__WHAT THE EXERCISE ASKS__
Of the lines below, write out exactly those from the line with "BARO3 pin SDA: D10 -> RX" through the line with "TFT1 pin SDI: D2 -> D13", both included, and skip the rest.

__LISTED RECORDS__
* * * * * * *

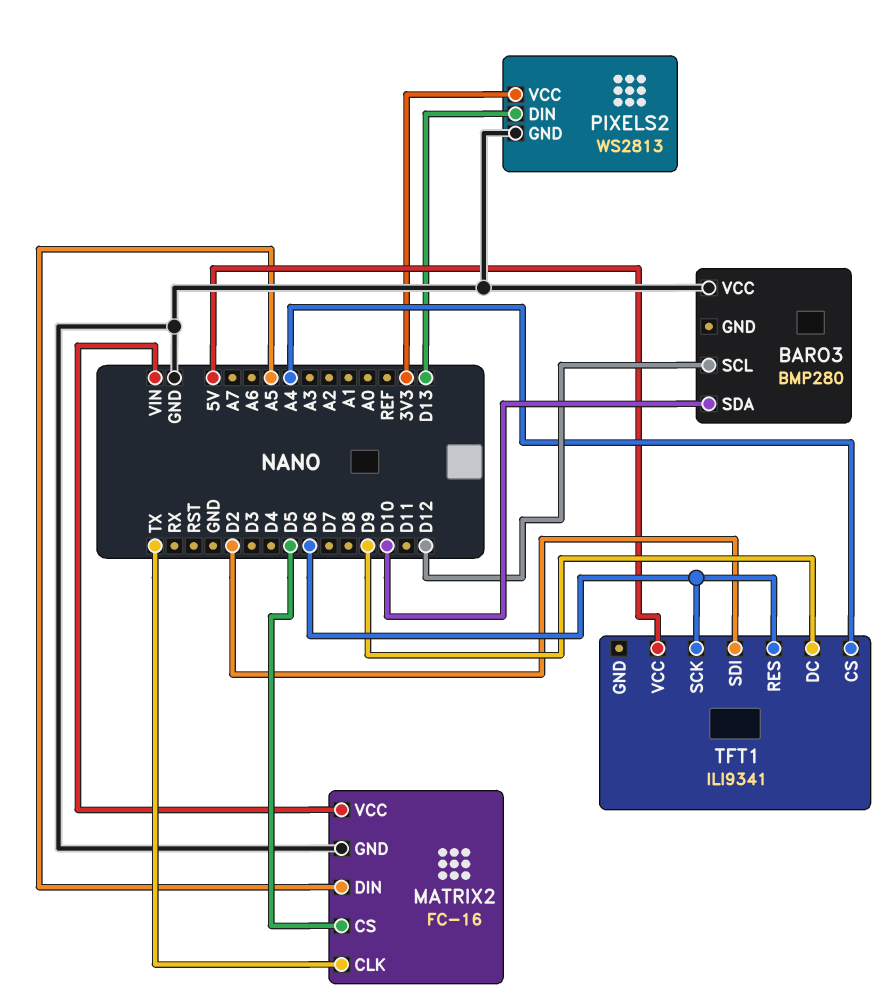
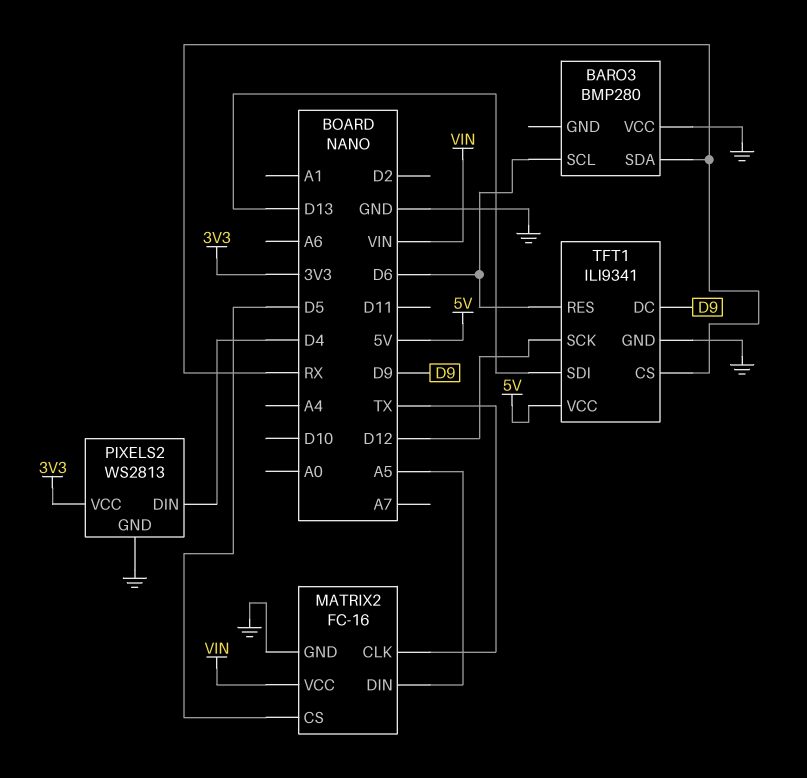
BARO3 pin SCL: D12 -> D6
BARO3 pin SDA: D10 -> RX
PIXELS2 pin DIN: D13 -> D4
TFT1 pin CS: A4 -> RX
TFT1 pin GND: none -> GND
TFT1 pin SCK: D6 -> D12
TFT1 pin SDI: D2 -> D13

* * * * * * *

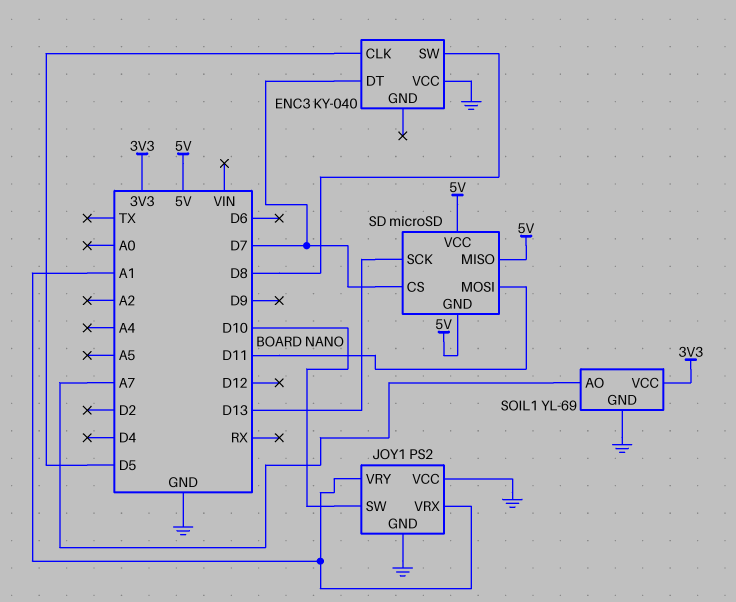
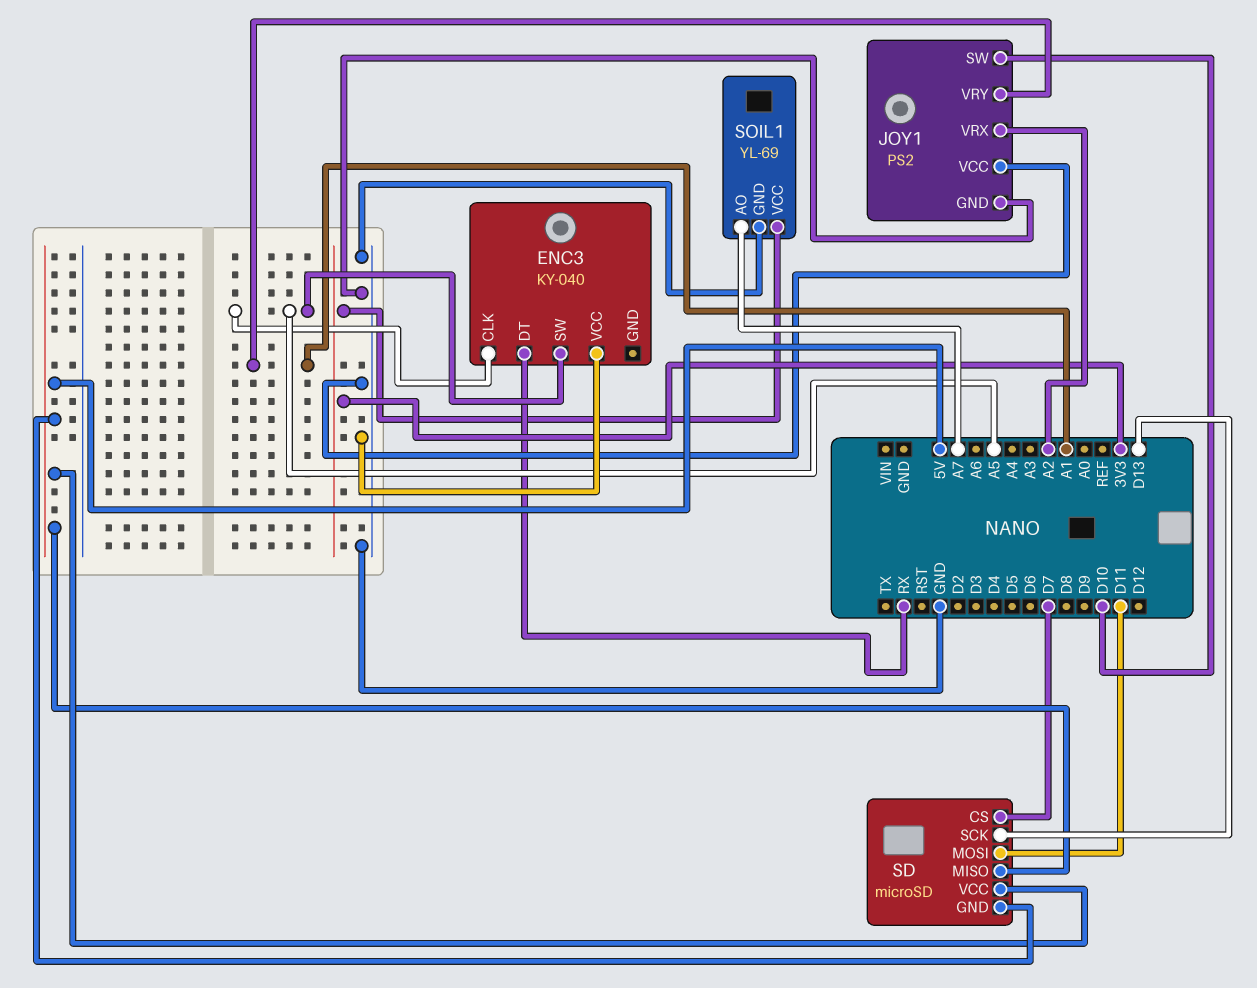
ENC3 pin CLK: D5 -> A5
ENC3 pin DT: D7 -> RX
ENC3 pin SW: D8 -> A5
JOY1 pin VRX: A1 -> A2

* * * * * * *

__RESULT FOR THIS EXERCISE__
BARO3 pin SDA: D10 -> RX
PIXELS2 pin DIN: D13 -> D4
TFT1 pin CS: A4 -> RX
TFT1 pin GND: none -> GND
TFT1 pin SCK: D6 -> D12
TFT1 pin SDI: D2 -> D13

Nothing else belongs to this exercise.